# [Work order]
Going down the listing below, print exactly each line from the one with "D203: LED white" up to and including the one with "TR201: NMOS BSS138", and skip the rest.
•••
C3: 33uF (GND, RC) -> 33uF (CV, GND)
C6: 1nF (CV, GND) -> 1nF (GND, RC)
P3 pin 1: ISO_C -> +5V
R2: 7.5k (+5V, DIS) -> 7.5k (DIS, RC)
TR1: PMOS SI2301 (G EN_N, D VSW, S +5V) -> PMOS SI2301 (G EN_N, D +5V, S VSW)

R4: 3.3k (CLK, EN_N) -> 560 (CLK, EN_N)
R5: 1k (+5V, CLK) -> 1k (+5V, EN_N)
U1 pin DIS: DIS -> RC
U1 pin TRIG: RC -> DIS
•••
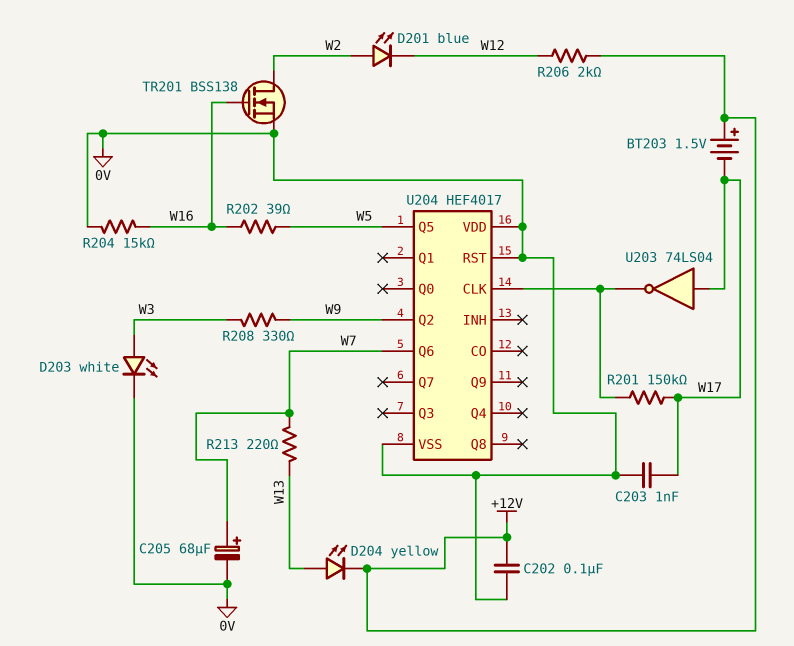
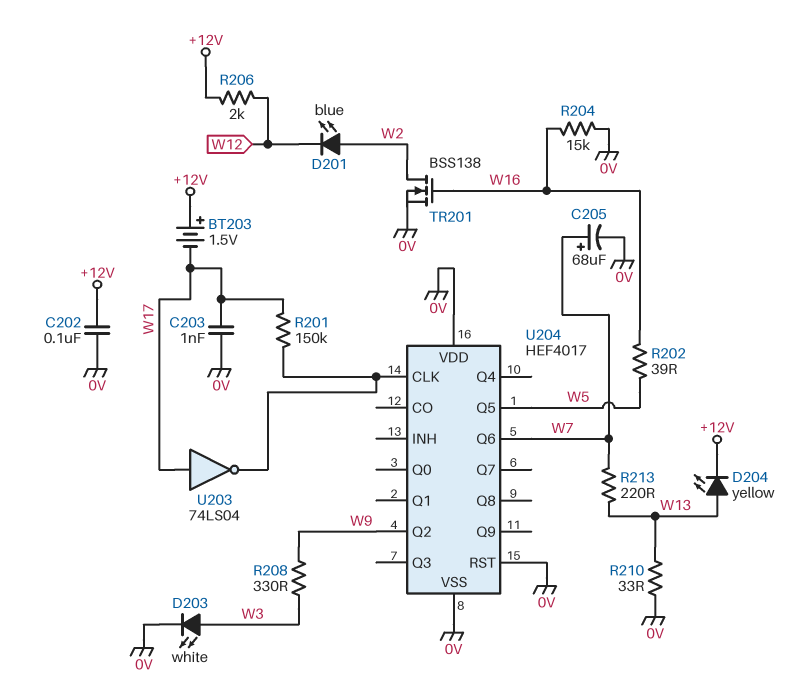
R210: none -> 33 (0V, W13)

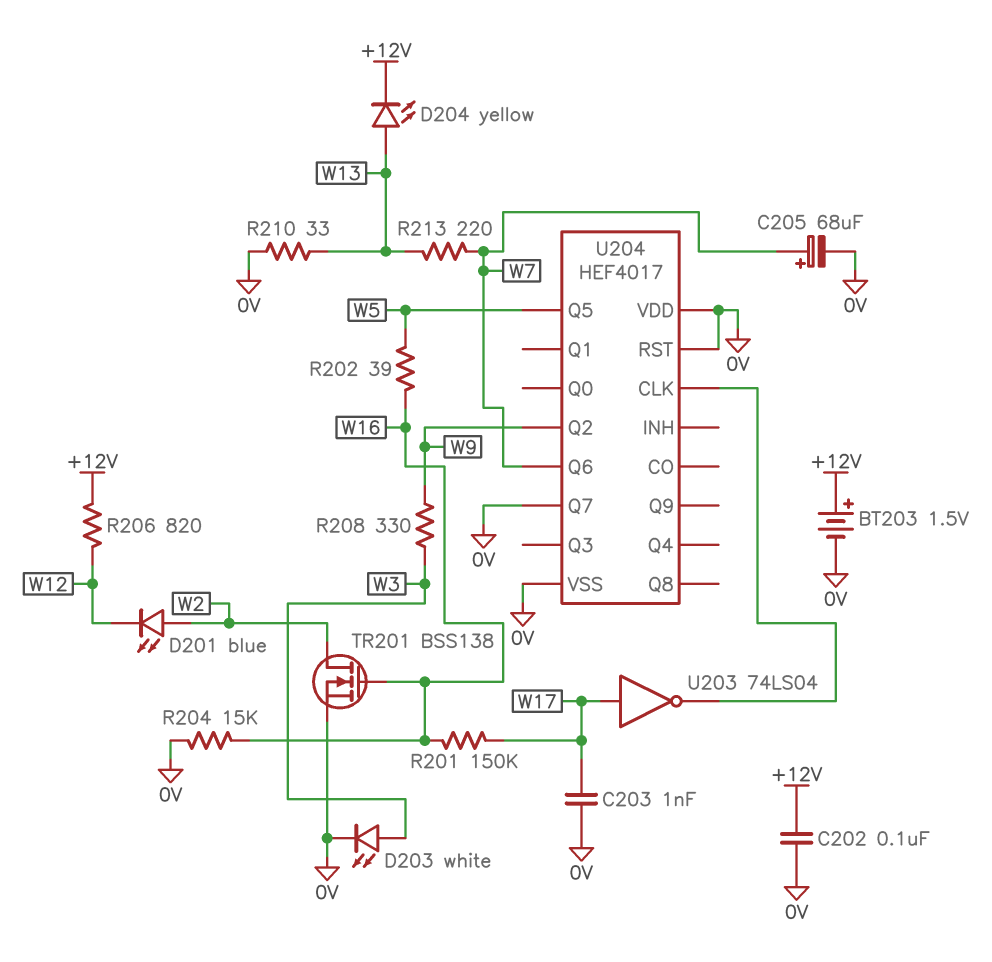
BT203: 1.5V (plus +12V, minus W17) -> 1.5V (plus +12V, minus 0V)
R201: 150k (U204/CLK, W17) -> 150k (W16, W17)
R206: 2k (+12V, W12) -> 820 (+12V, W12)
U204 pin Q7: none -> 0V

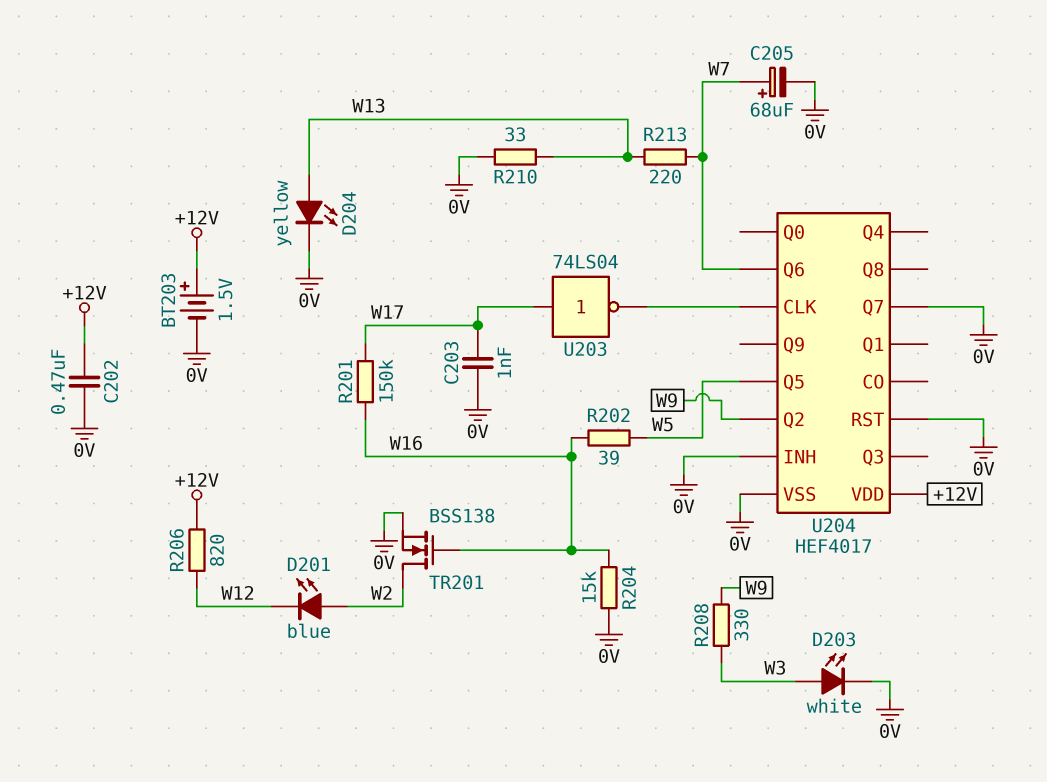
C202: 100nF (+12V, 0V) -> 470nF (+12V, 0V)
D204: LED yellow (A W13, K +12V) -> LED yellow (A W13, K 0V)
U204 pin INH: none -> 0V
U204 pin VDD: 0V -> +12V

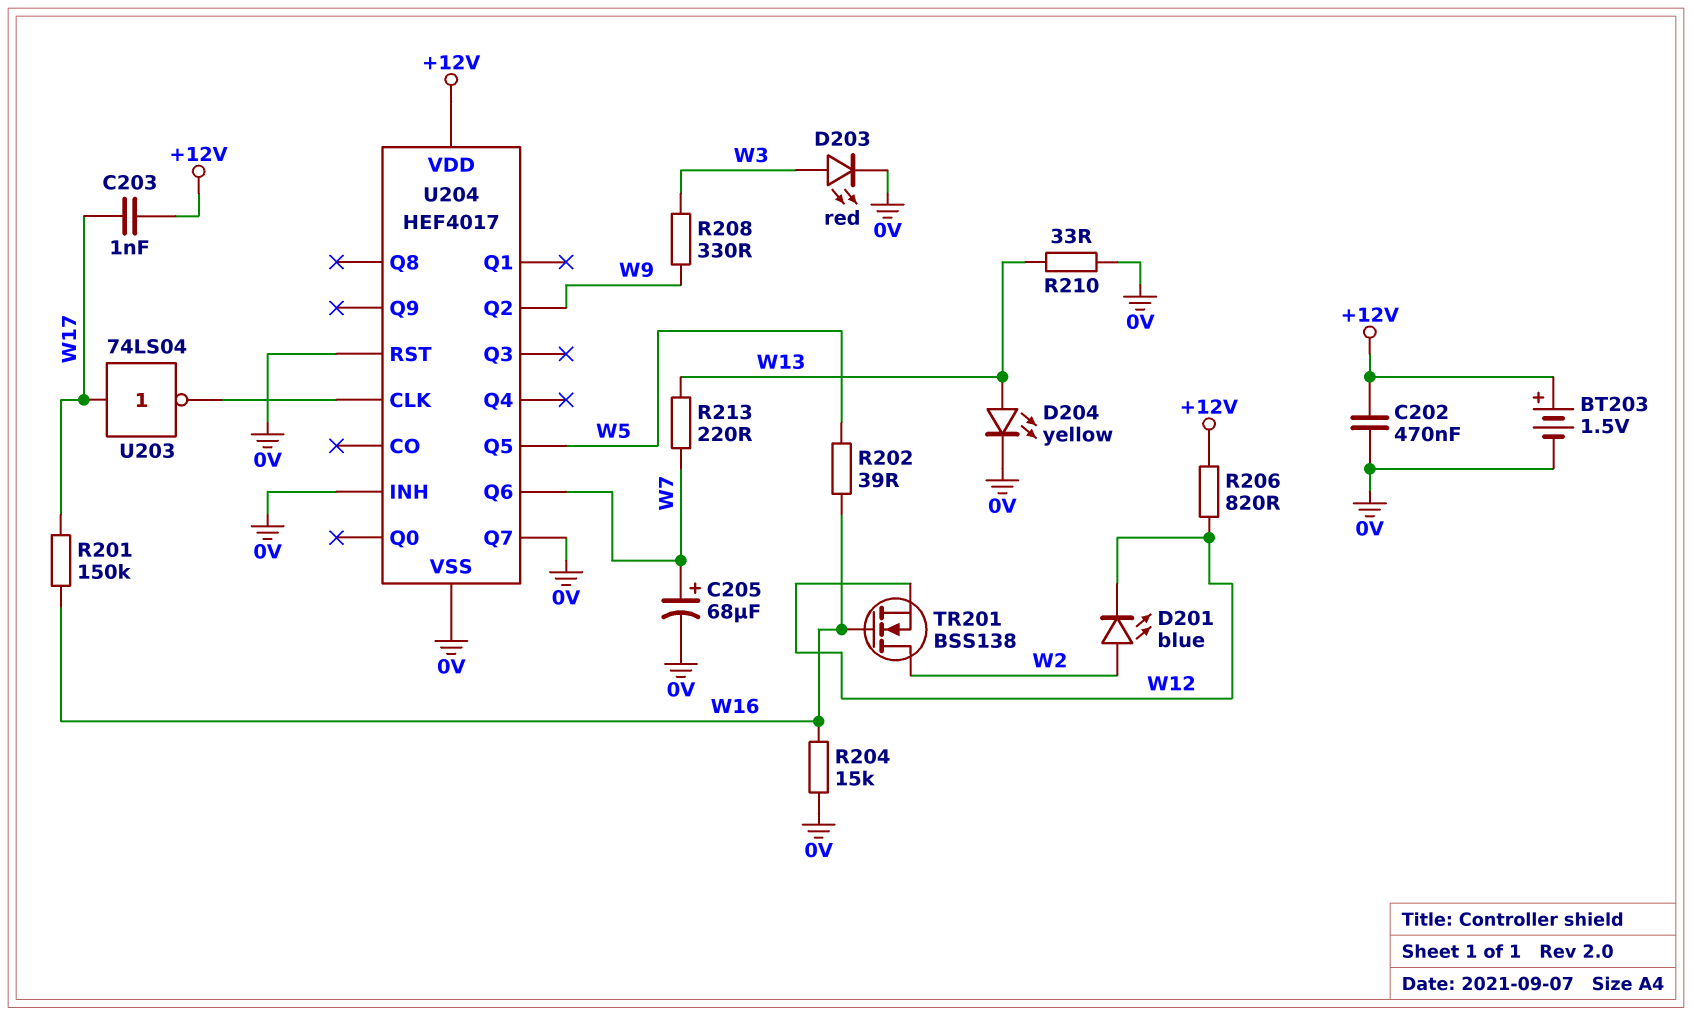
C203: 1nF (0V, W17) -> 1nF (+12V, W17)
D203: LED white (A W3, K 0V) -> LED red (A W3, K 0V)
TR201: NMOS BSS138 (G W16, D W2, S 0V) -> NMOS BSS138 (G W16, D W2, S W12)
•••
# [Answer to this problem]
D203: LED white (A W3, K 0V) -> LED red (A W3, K 0V)
TR201: NMOS BSS138 (G W16, D W2, S 0V) -> NMOS BSS138 (G W16, D W2, S W12)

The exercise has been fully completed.